_The problem_
Every entry below should be reproduced exactly, with all pictures left out.

─── Entries supplied ───

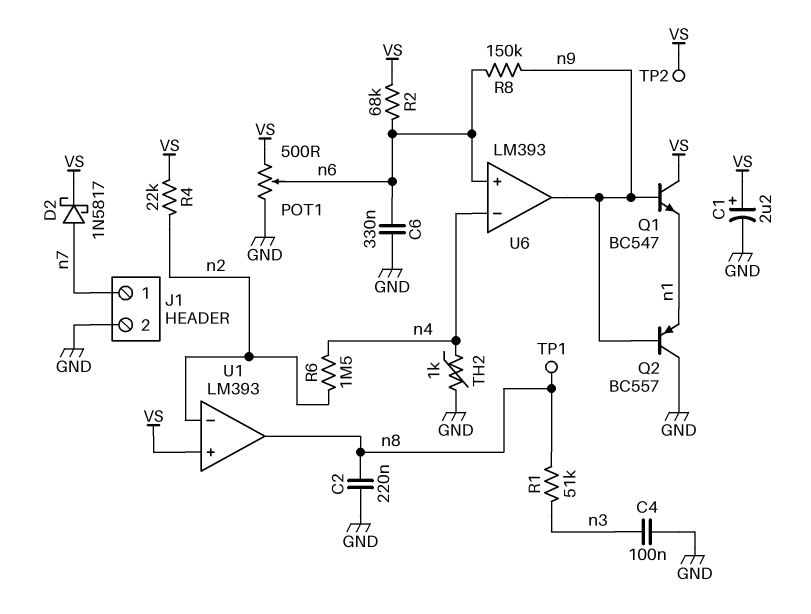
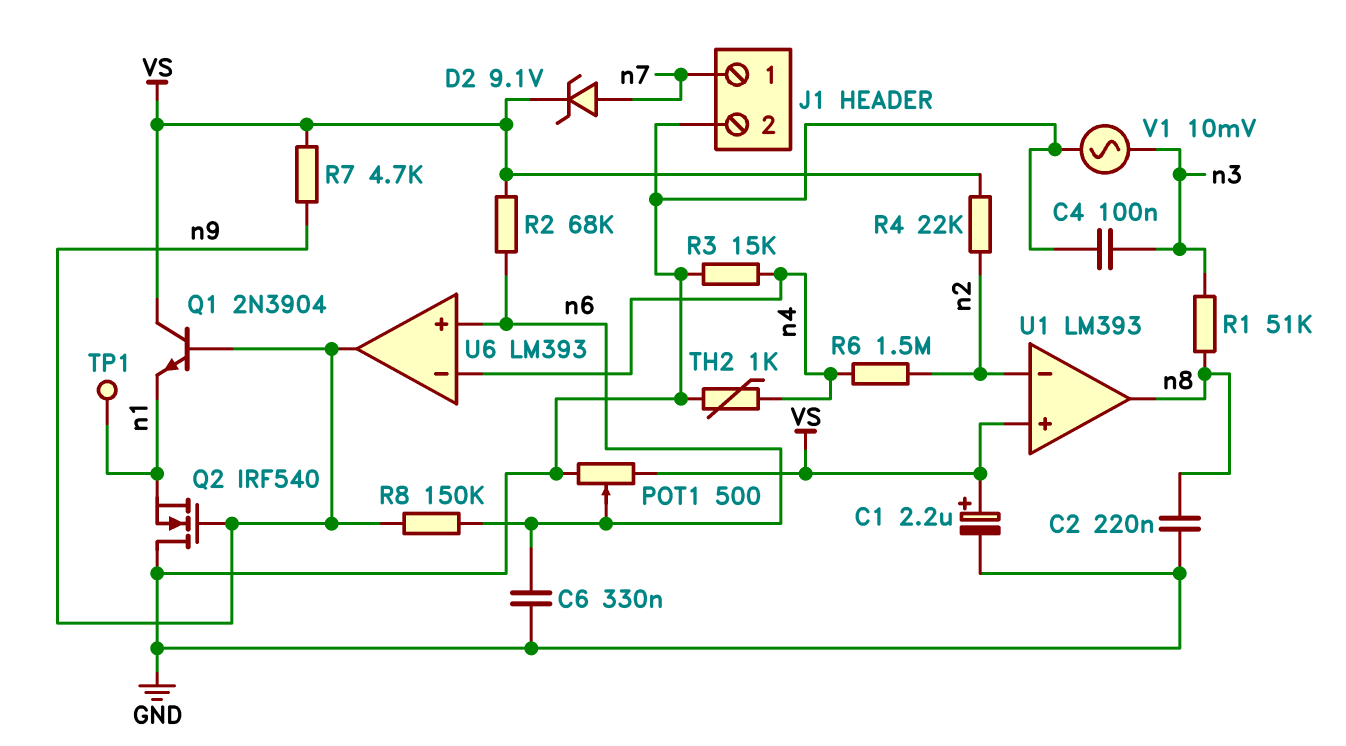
D2: schottky 1N5817 (A n7, K VS) -> zener 9.1V (A n7, K VS)
Q1: NPN BC547 (B n9, C VS, E n1) -> NPN 2N3904 (B n9, C VS, E n1)
Q2: PNP BC557 (B n9, C GND, E n1) -> NMOS IRF540 (G n9, D GND, S n1)
R3: none -> 15k (GND, n4)
R7: none -> 4.7k (VS, n9)
TP1: test point (n8) -> test point (n1)
TP2: test point (VS) -> none
V1: none -> AC 10mV (GND, n3)

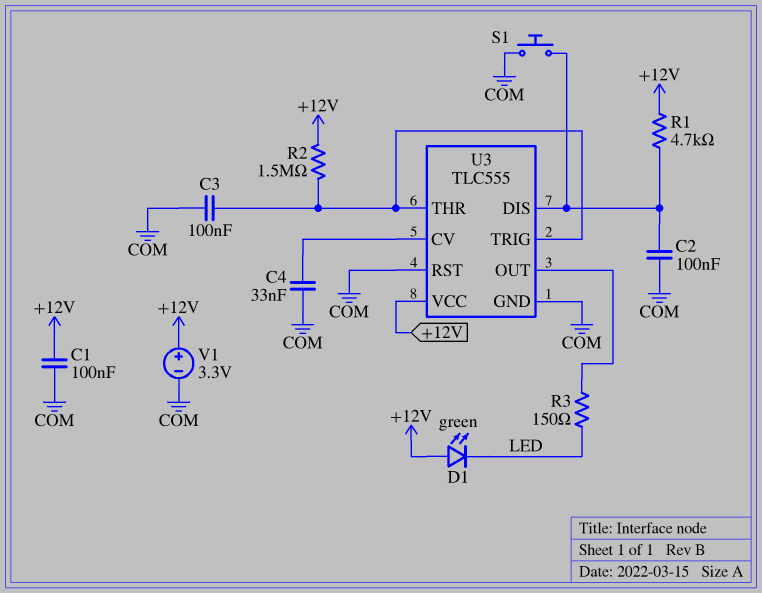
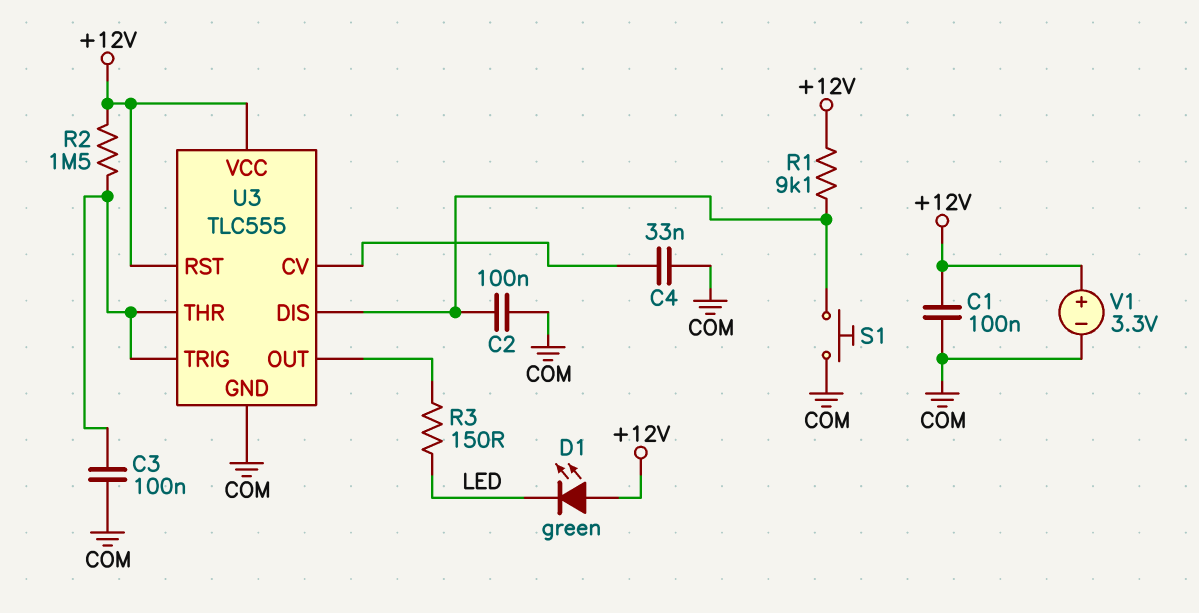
R1: 4.7k (+12V, U3/DIS) -> 9.1k (+12V, U3/DIS)
U3 pin RST: COM -> +12V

───

_Answer below_
D2: schottky 1N5817 (A n7, K VS) -> zener 9.1V (A n7, K VS)
Q1: NPN BC547 (B n9, C VS, E n1) -> NPN 2N3904 (B n9, C VS, E n1)
Q2: PNP BC557 (B n9, C GND, E n1) -> NMOS IRF540 (G n9, D GND, S n1)
R3: none -> 15k (GND, n4)
R7: none -> 4.7k (VS, n9)
TP1: test point (n8) -> test point (n1)
TP2: test point (VS) -> none
V1: none -> AC 10mV (GND, n3)

R1: 4.7k (+12V, U3/DIS) -> 9.1k (+12V, U3/DIS)
U3 pin RST: COM -> +12V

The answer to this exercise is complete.